- _Task item_
Give the records below again in full, exactly as written, but without any images.

Data records:
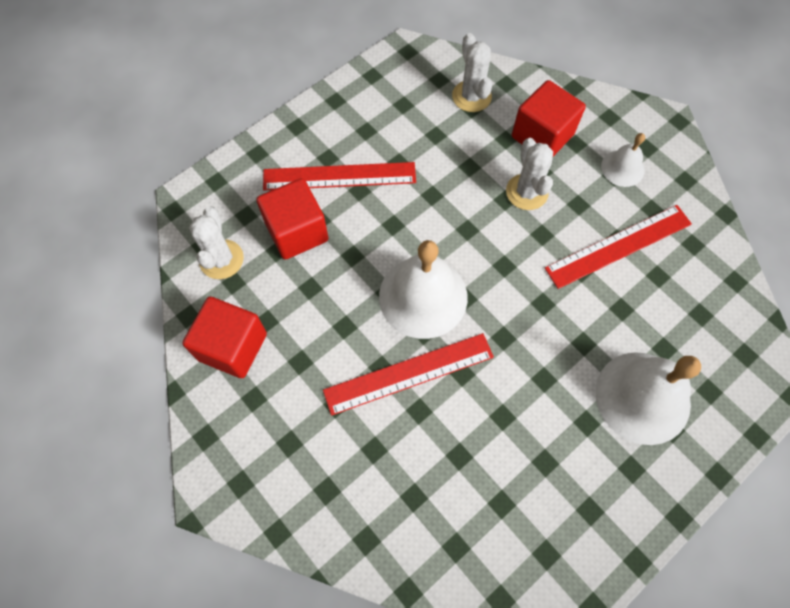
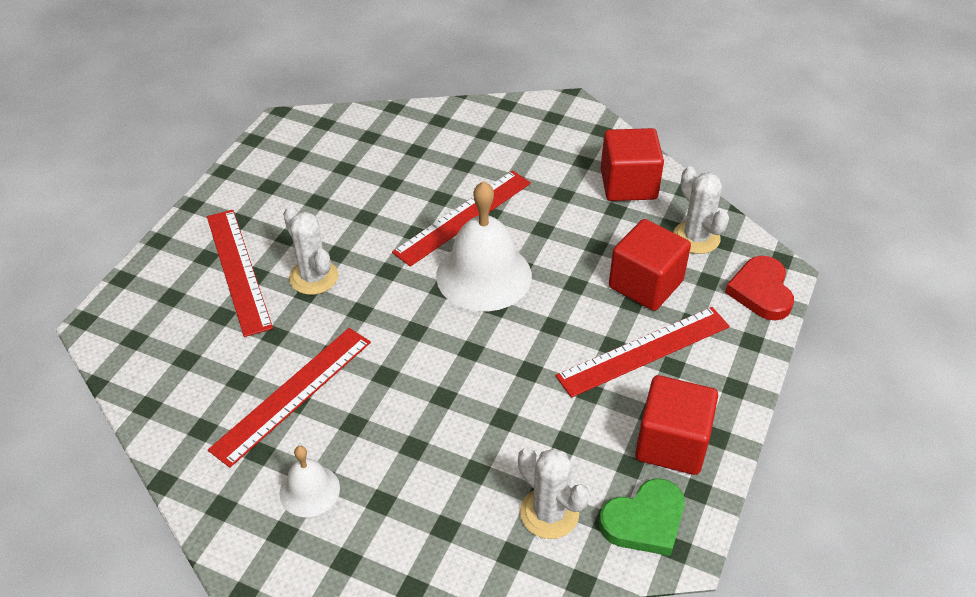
camera: 155 degrees right, 20 degrees down
white cactus [506,138,553,210] -> white cactus moved to [283,206,338,295]
red cube [512,80,586,156] -> red cube moved to [635,375,718,475]
white bell [595,352,701,445] -> red ruler [207,210,273,337]
none -> green heart [599,478,685,556]
none -> red heart [725,256,794,320]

- _Exercise solution_
camera: 155 degrees right, 20 degrees down
white cactus [506,138,553,210] -> white cactus moved to [283,206,338,295]
red cube [512,80,586,156] -> red cube moved to [635,375,718,475]
white bell [595,352,701,445] -> red ruler [207,210,273,337]
none -> green heart [599,478,685,556]
none -> red heart [725,256,794,320]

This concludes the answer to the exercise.